*WHAT TO WORK ON*
For each record that follows, restate the text exactly and drop the pictures.

*DATA FOR THIS EXERCISE*
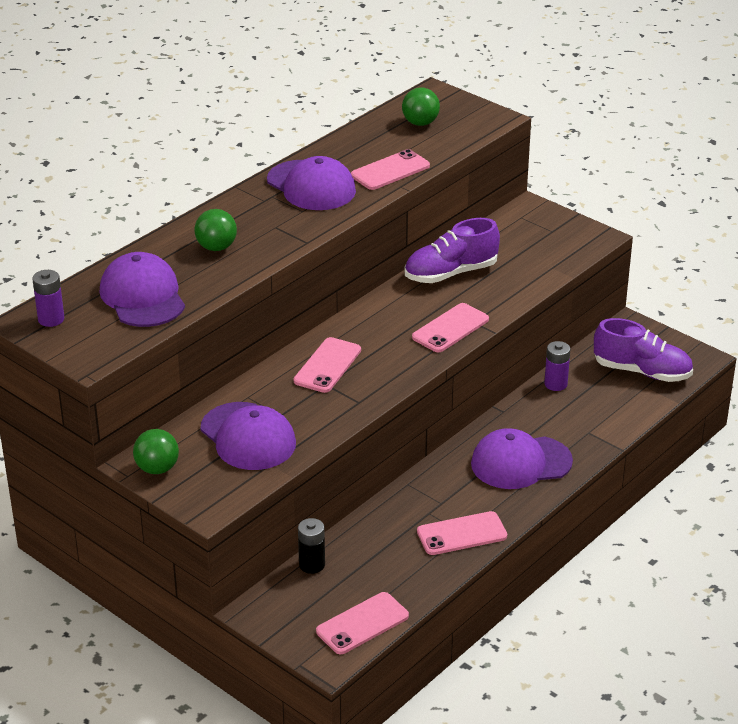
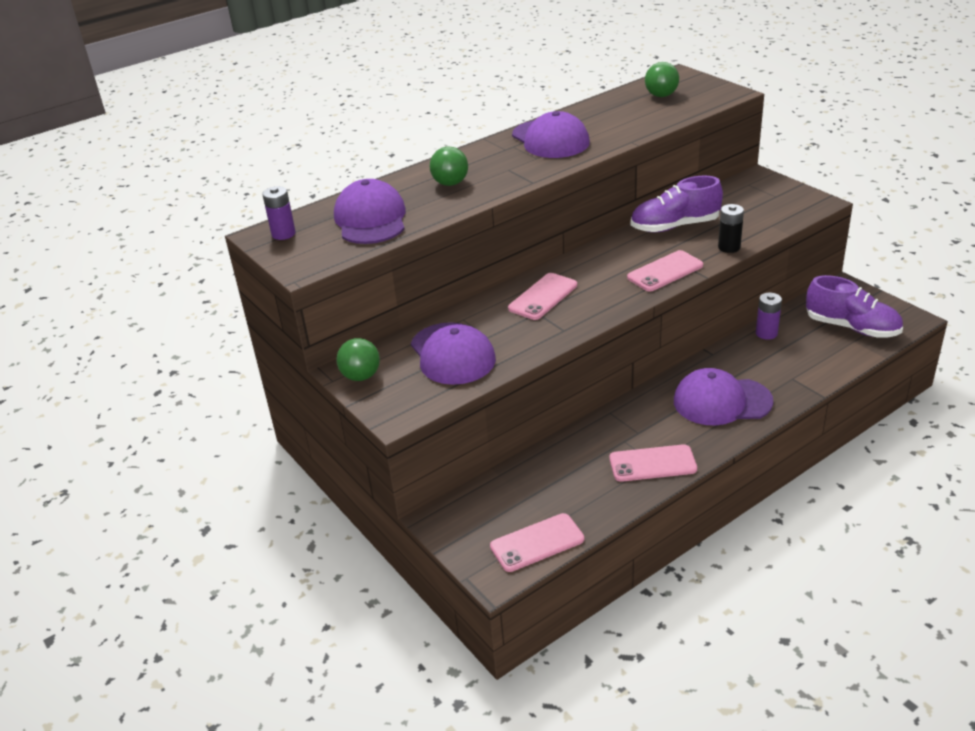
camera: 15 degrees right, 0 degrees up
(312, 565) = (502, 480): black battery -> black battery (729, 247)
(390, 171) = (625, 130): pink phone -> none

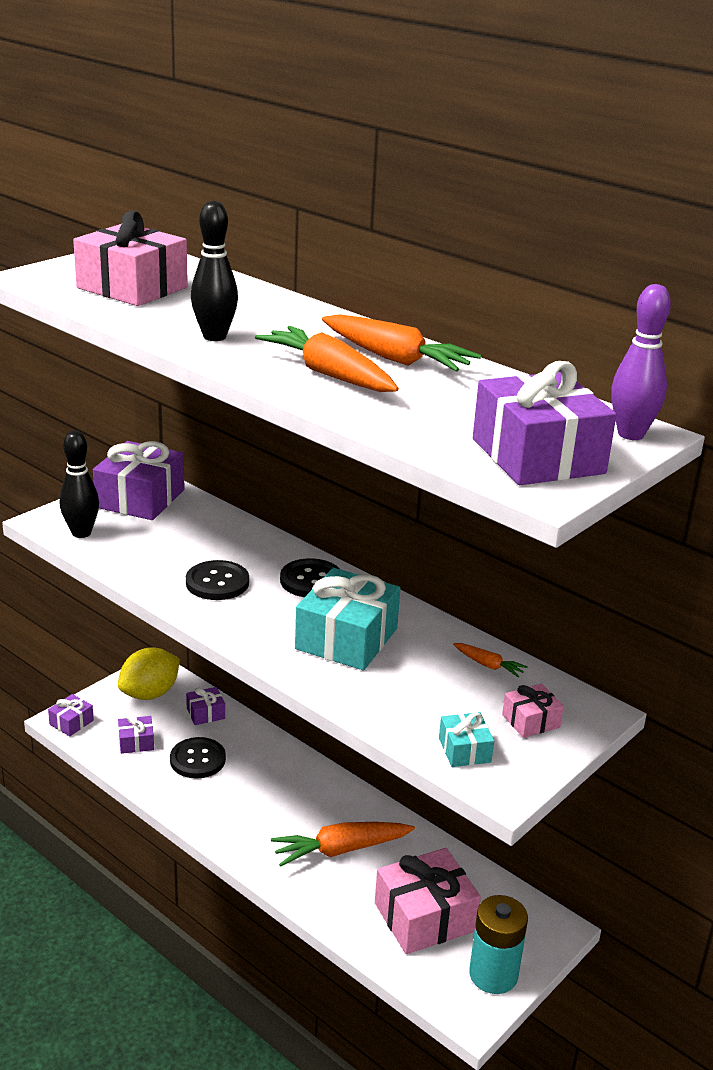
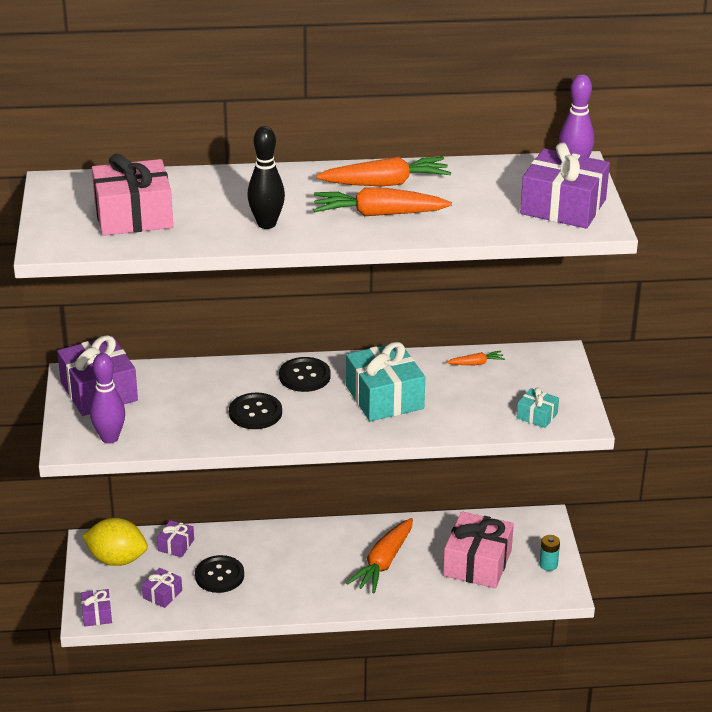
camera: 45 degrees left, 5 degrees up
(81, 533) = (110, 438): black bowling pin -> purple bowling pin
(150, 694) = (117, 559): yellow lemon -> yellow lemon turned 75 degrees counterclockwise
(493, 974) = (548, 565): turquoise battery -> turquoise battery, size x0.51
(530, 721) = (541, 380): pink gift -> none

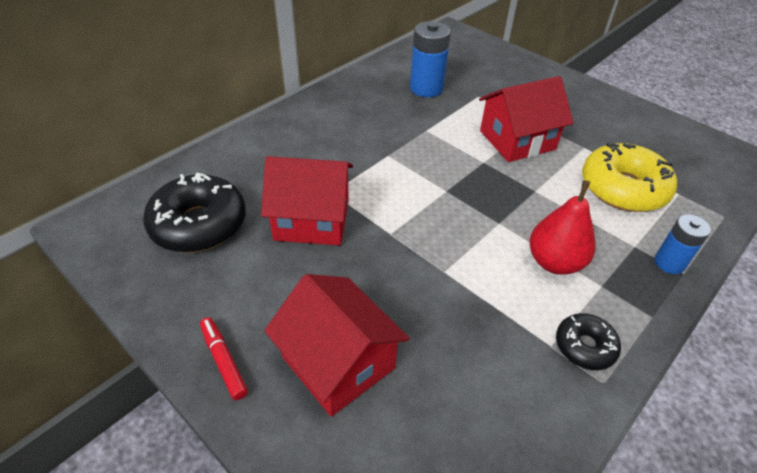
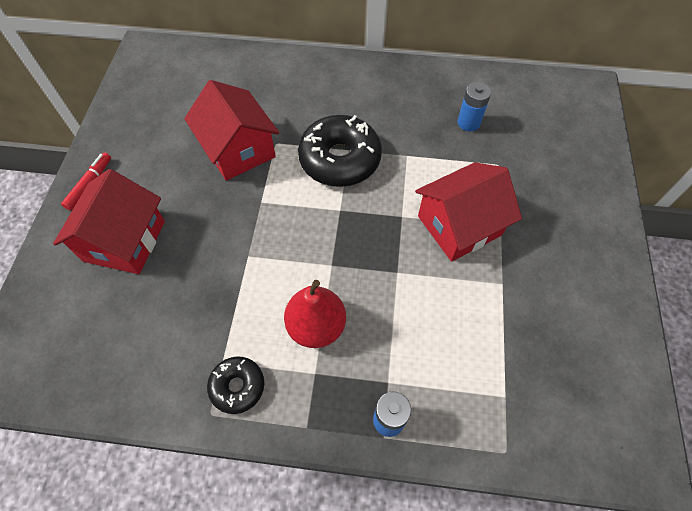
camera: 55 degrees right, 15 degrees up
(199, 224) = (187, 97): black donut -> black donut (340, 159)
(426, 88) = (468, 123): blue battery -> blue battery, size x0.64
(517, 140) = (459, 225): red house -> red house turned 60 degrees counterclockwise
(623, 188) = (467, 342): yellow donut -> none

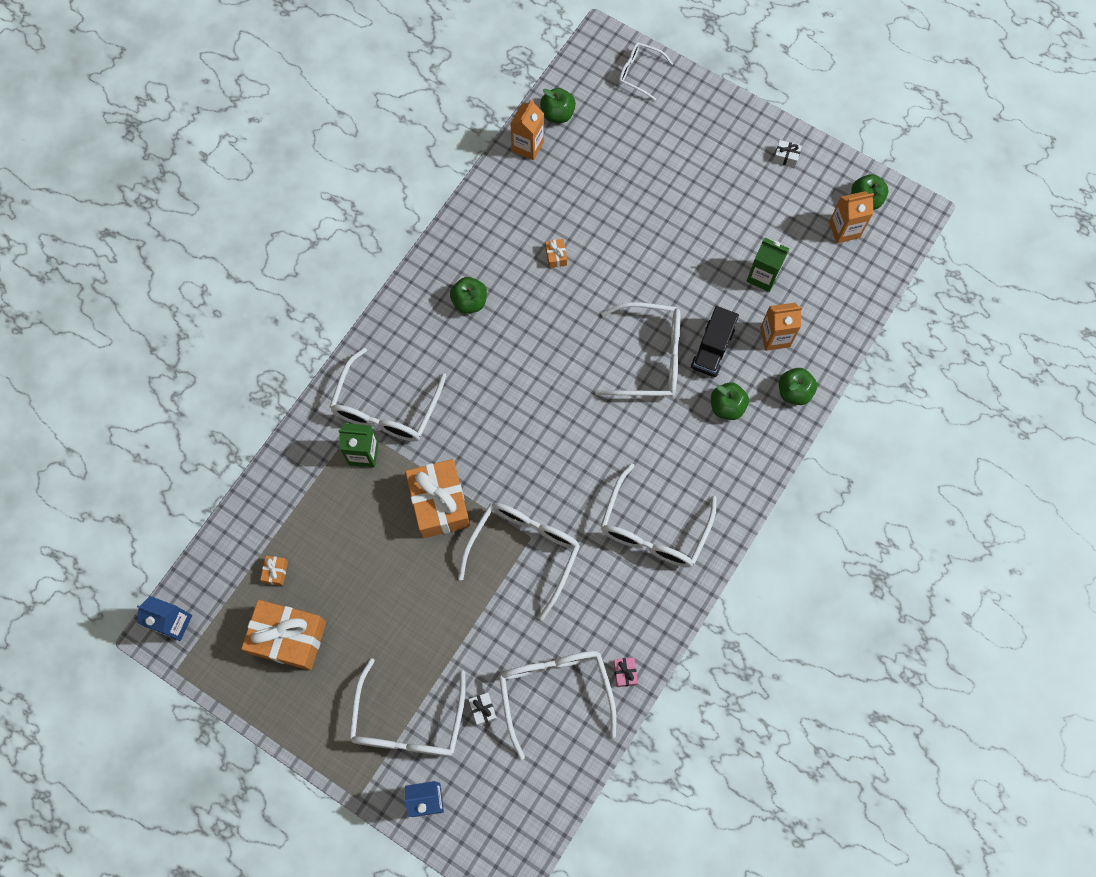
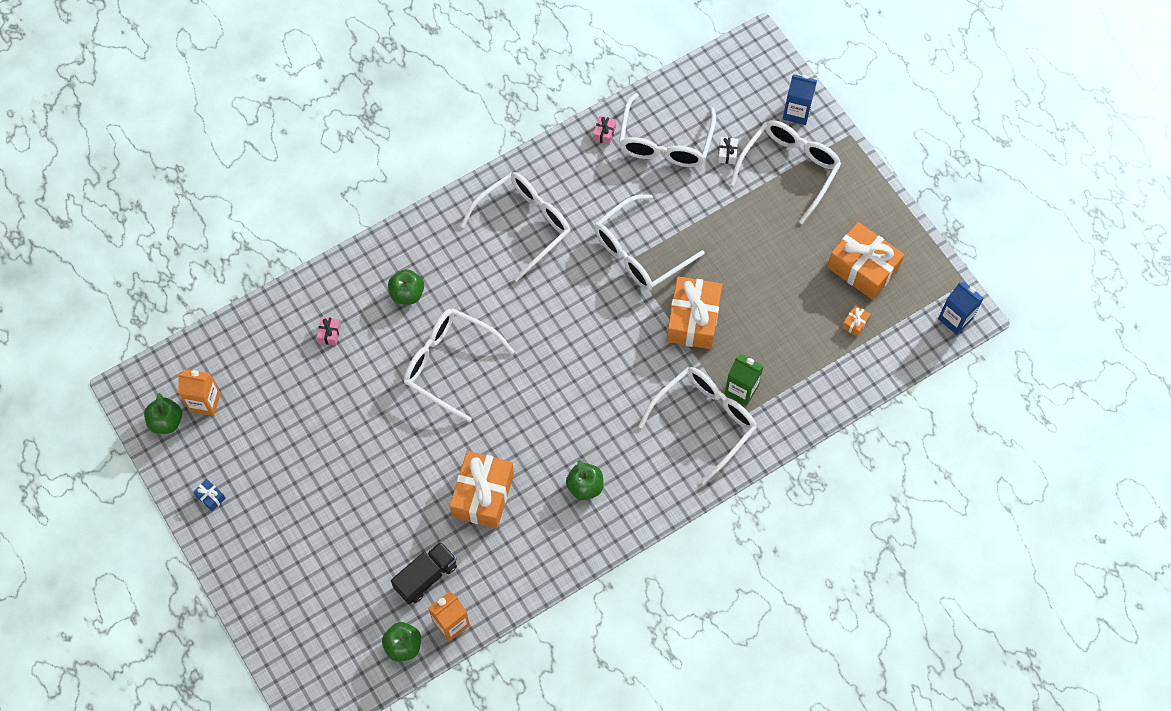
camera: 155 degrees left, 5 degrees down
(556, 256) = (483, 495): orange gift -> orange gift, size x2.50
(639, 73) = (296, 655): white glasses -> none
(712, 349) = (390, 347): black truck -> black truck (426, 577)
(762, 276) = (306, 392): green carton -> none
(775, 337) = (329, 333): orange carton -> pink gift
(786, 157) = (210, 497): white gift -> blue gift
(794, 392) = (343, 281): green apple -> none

*REPLY TO THE TASK*
camera: 15 degrees right, 0 degrees up
(312, 565) = (502, 480): black battery -> black battery (729, 247)
(390, 171) = (625, 130): pink phone -> none

camera: 45 degrees left, 5 degrees up
(81, 533) = (110, 438): black bowling pin -> purple bowling pin
(150, 694) = (117, 559): yellow lemon -> yellow lemon turned 75 degrees counterclockwise
(493, 974) = (548, 565): turquoise battery -> turquoise battery, size x0.51
(530, 721) = (541, 380): pink gift -> none

camera: 55 degrees right, 15 degrees up
(199, 224) = (187, 97): black donut -> black donut (340, 159)
(426, 88) = (468, 123): blue battery -> blue battery, size x0.64
(517, 140) = (459, 225): red house -> red house turned 60 degrees counterclockwise
(623, 188) = (467, 342): yellow donut -> none

camera: 155 degrees left, 5 degrees down
(556, 256) = (483, 495): orange gift -> orange gift, size x2.50
(639, 73) = (296, 655): white glasses -> none
(712, 349) = (390, 347): black truck -> black truck (426, 577)
(762, 276) = (306, 392): green carton -> none
(775, 337) = (329, 333): orange carton -> pink gift
(786, 157) = (210, 497): white gift -> blue gift
(794, 392) = (343, 281): green apple -> none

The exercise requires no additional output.